_Assigned task:_
Go through the data below and copy each line where the word "after" occurs.

(Beginning of Source records)

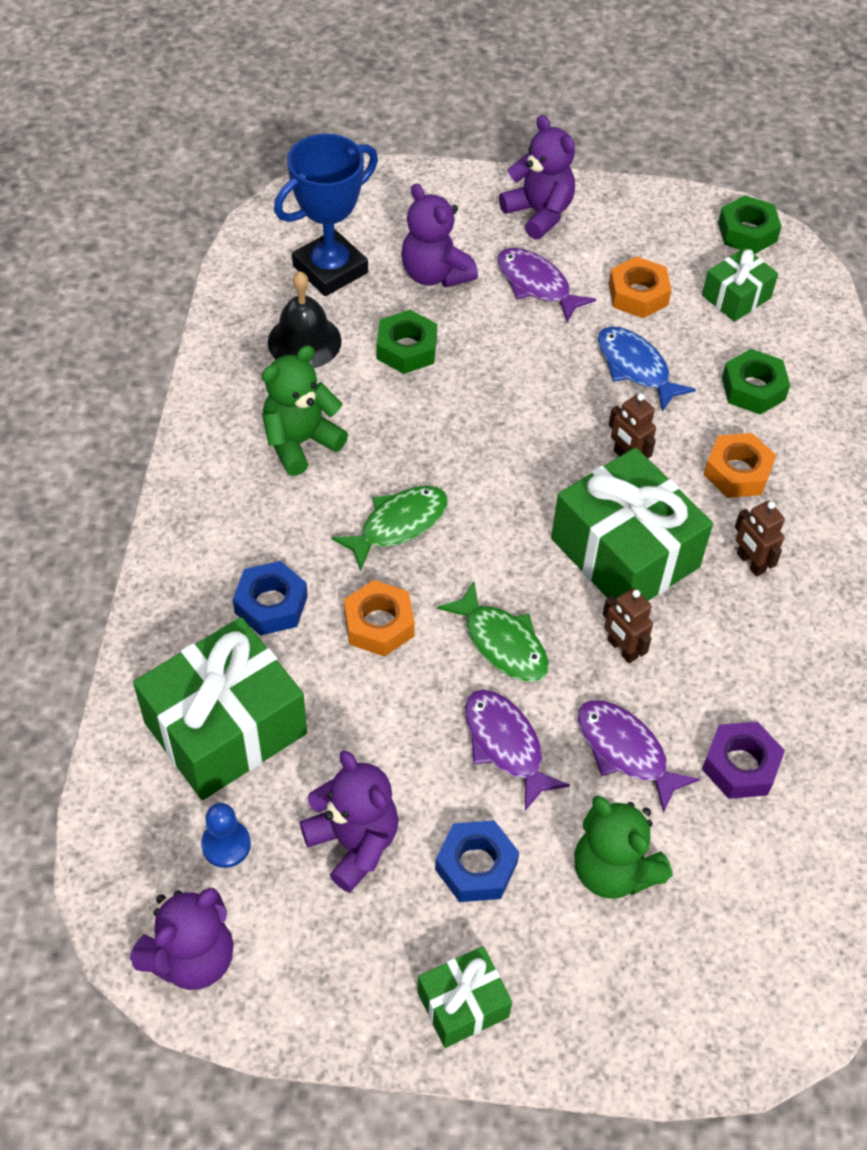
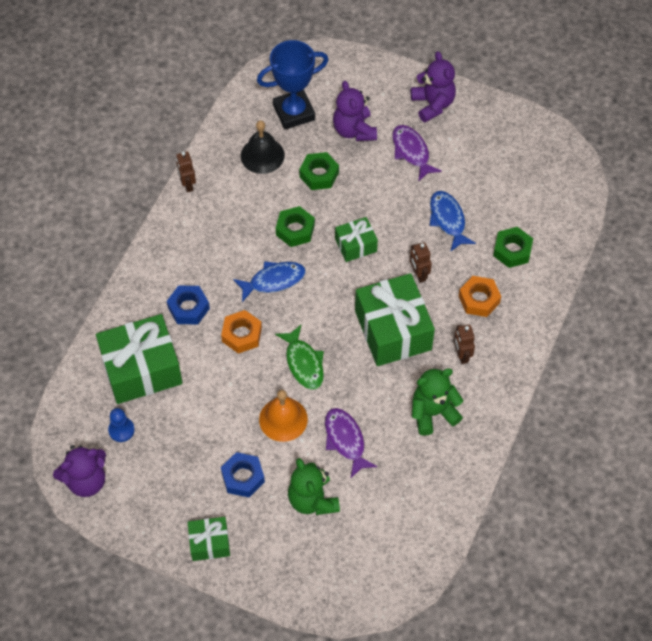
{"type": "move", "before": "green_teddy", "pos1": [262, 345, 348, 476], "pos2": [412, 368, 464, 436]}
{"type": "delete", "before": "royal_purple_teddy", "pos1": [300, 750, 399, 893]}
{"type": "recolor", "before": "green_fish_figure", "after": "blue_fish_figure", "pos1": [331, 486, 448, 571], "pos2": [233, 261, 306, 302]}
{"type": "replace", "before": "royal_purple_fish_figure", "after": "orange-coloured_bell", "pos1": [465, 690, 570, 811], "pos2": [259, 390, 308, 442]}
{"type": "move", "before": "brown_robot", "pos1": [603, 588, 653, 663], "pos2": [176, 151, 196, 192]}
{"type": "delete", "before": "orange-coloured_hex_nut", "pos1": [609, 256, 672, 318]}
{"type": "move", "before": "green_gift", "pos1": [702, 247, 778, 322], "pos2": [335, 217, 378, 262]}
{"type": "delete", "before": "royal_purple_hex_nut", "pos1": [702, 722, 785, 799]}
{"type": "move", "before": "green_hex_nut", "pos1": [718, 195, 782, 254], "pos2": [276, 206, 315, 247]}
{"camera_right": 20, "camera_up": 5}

(End of Source records)

_Answer section:_
{"type": "recolor", "before": "green_fish_figure", "after": "blue_fish_figure", "pos1": [331, 486, 448, 571], "pos2": [233, 261, 306, 302]}
{"type": "replace", "before": "royal_purple_fish_figure", "after": "orange-coloured_bell", "pos1": [465, 690, 570, 811], "pos2": [259, 390, 308, 442]}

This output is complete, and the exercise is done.